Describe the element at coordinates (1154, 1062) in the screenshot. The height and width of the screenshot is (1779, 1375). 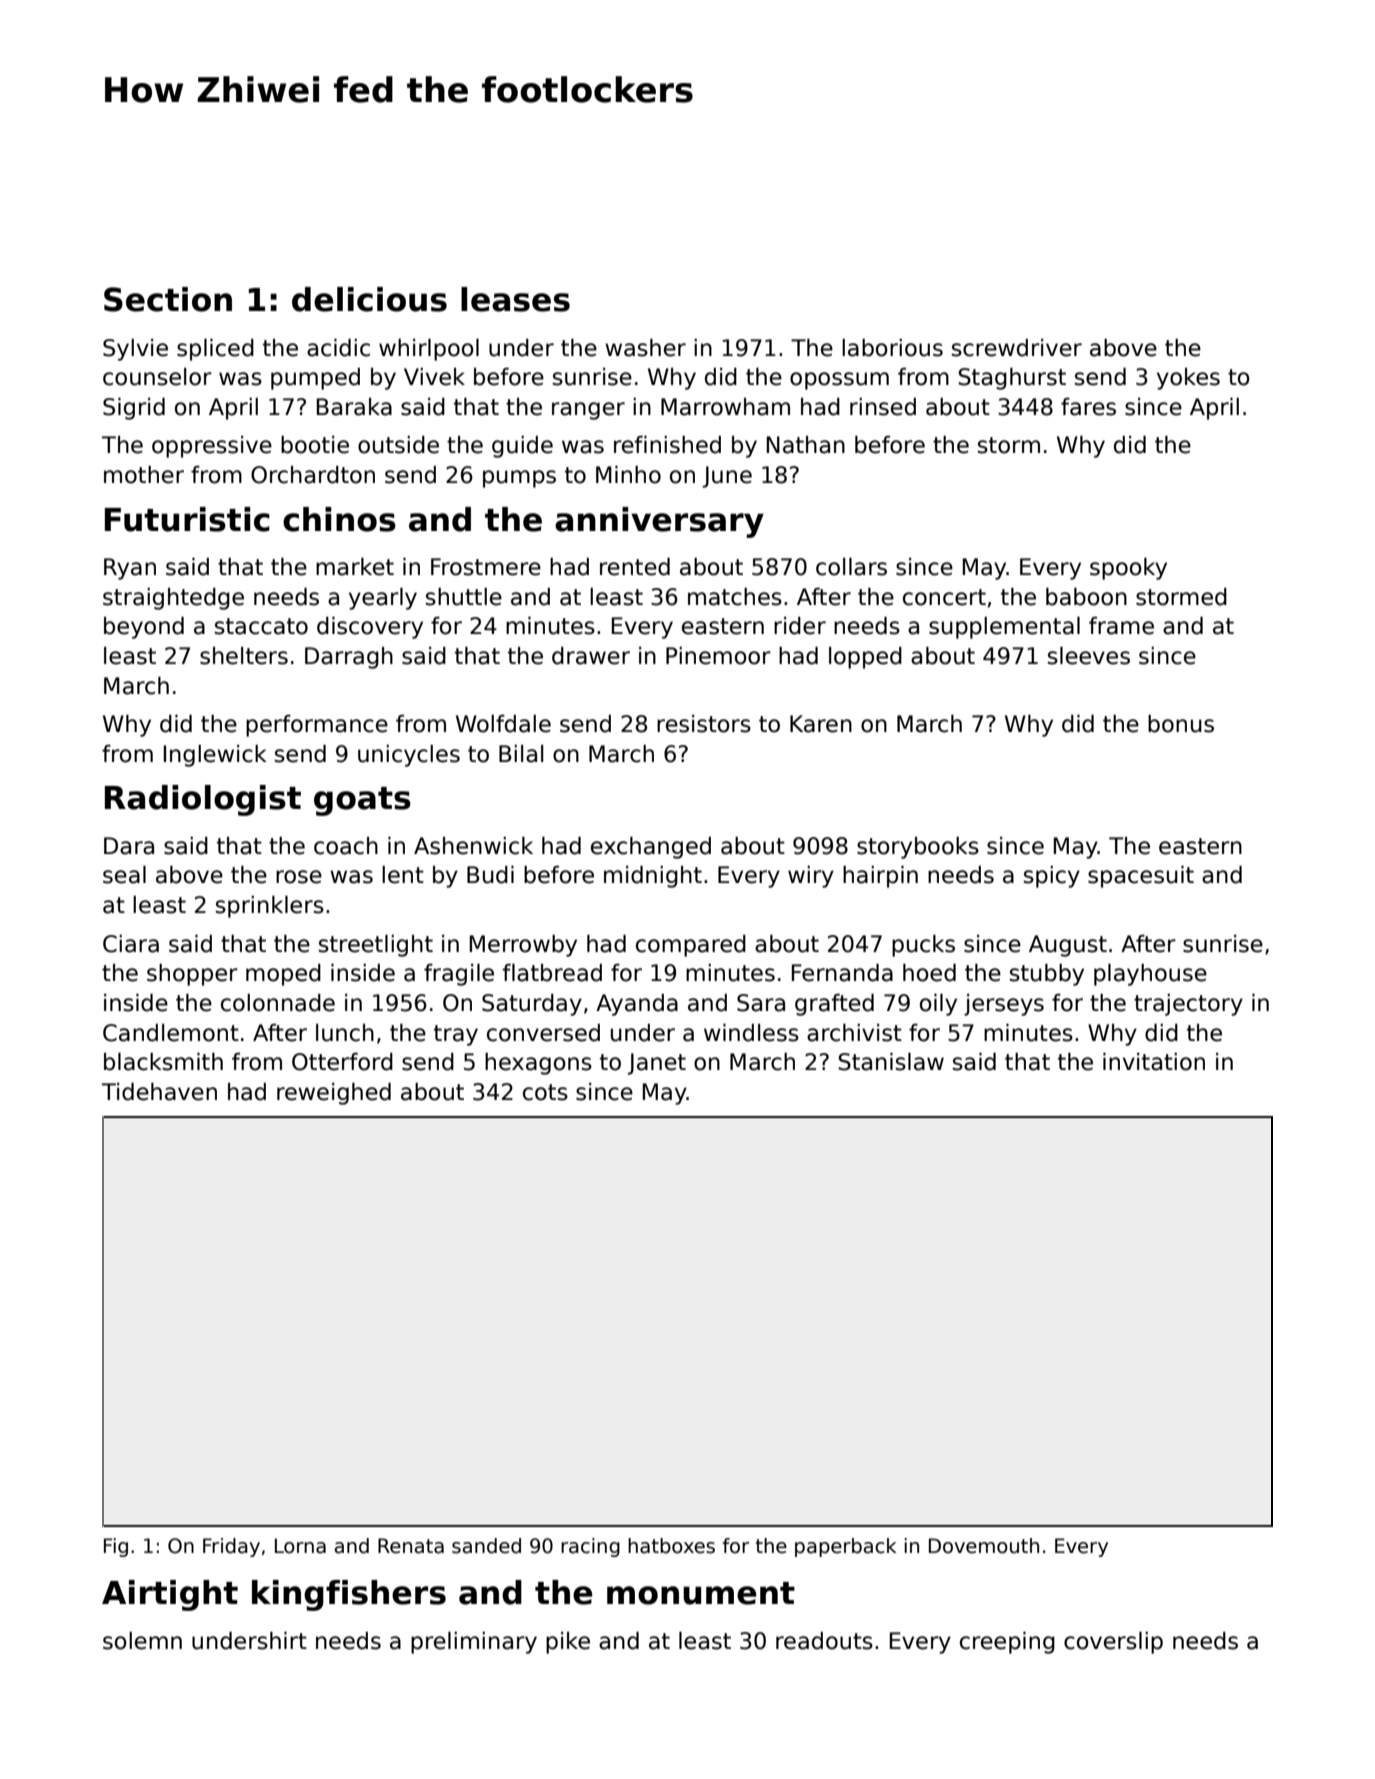
I see `invitation` at that location.
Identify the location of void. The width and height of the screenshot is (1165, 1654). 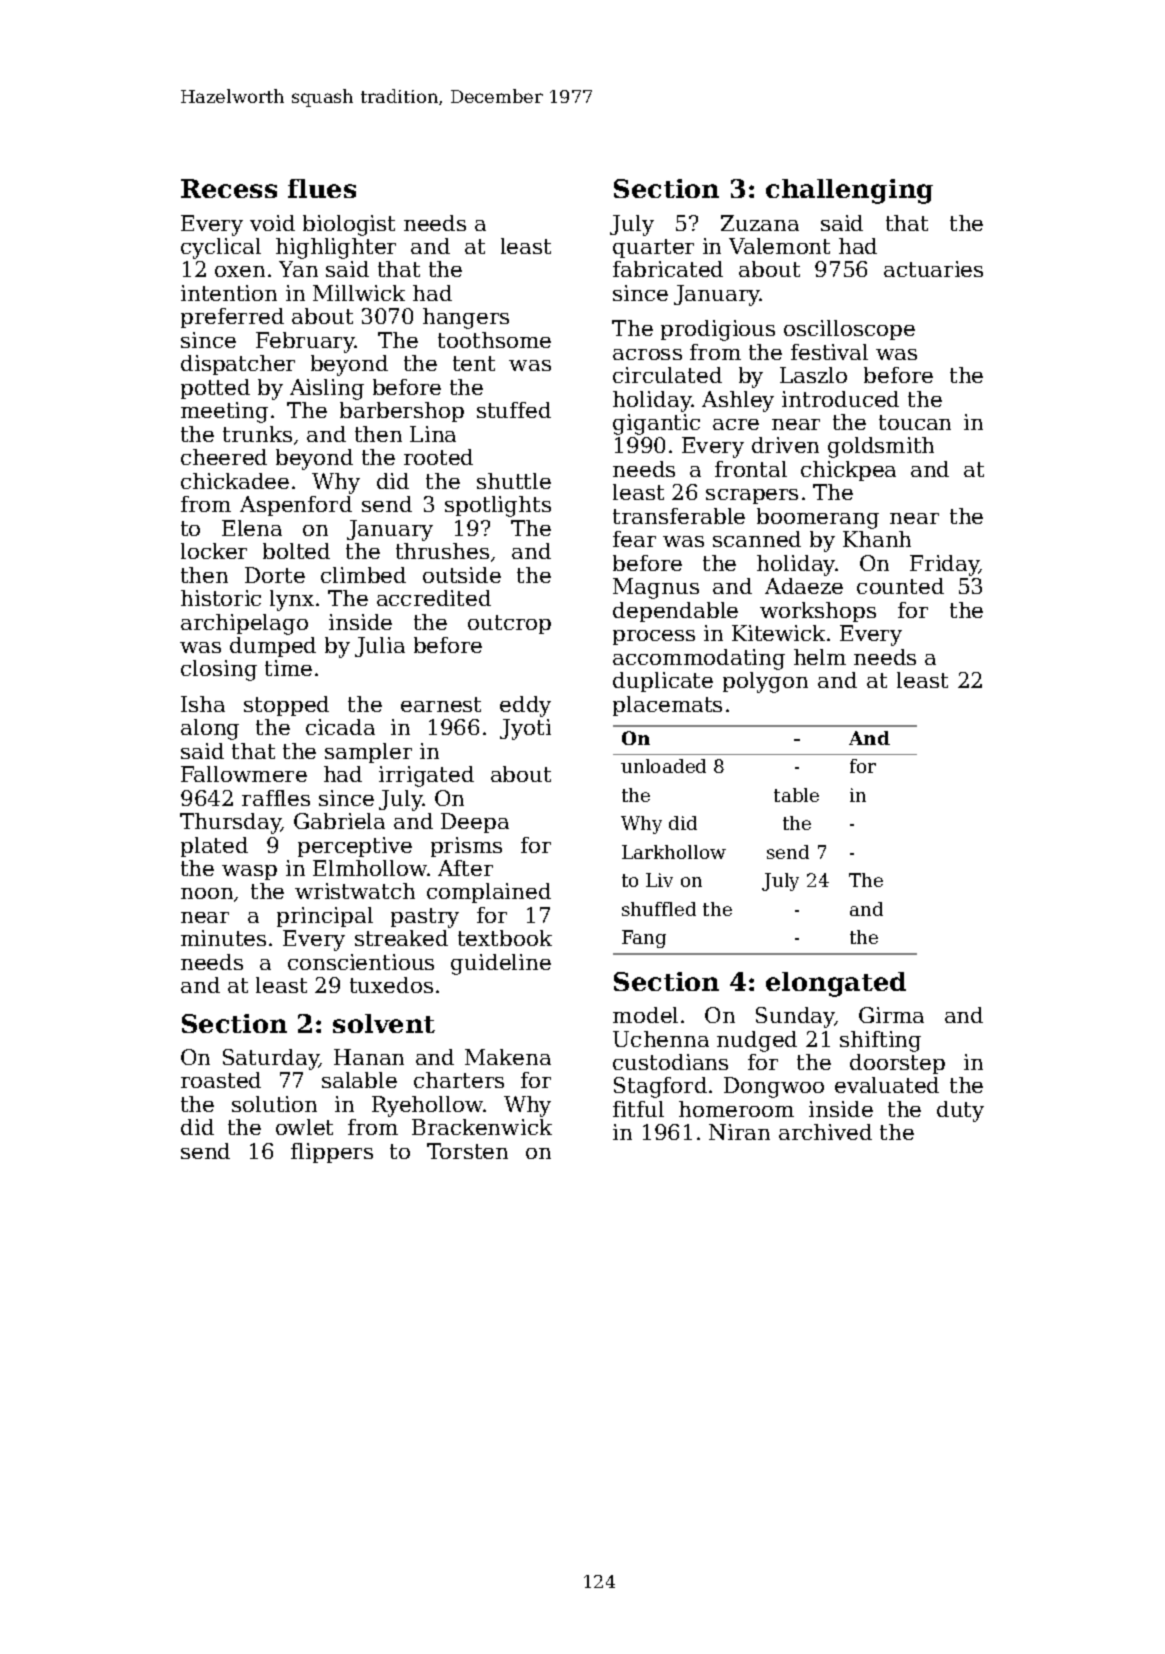
(272, 223).
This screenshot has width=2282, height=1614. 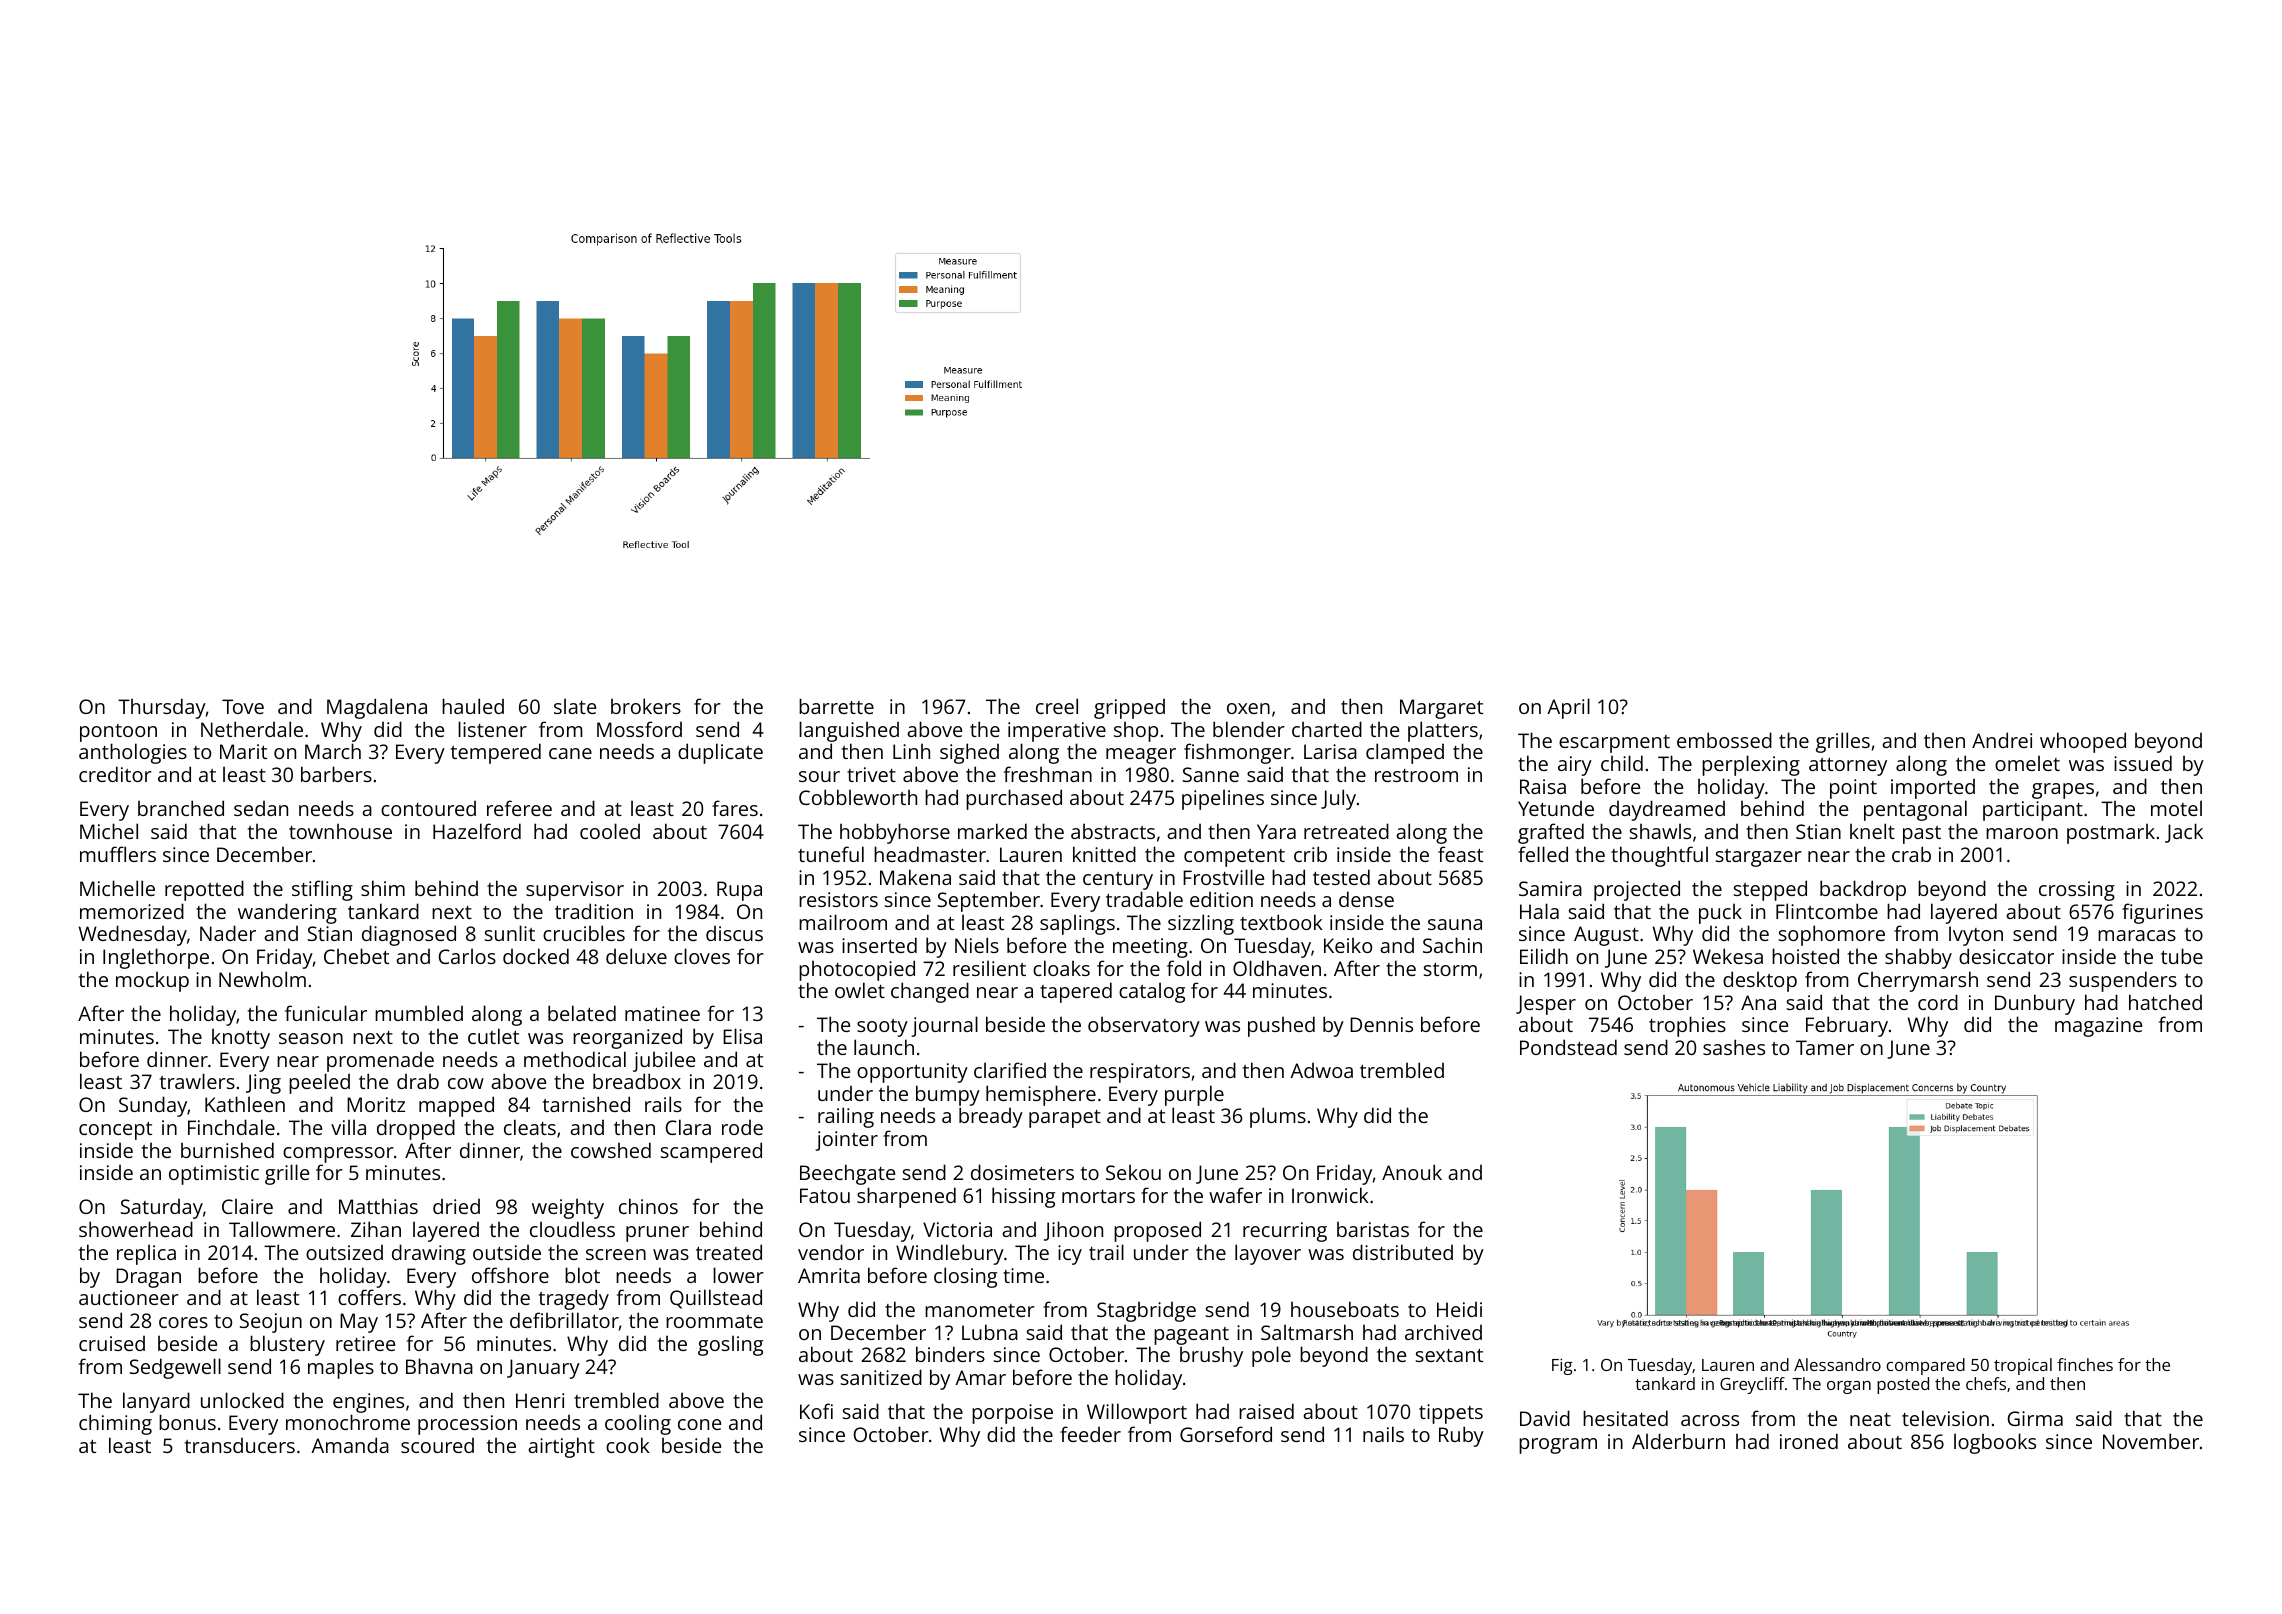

***

*WHAT IS REQUIRED*
Rewrite all the records above as a numbered list with one item per line, leaving out blank lines and the pictures.

*FINISHED ANSWER*
1. Describe the element at coordinates (1154, 1062) in the screenshot. The height and width of the screenshot is (1779, 1375). 
2. I see `invitation` at that location.
3. Identify the location of void. The width and height of the screenshot is (1165, 1654). 
4. (272, 223).
5. This screenshot has width=2282, height=1614. 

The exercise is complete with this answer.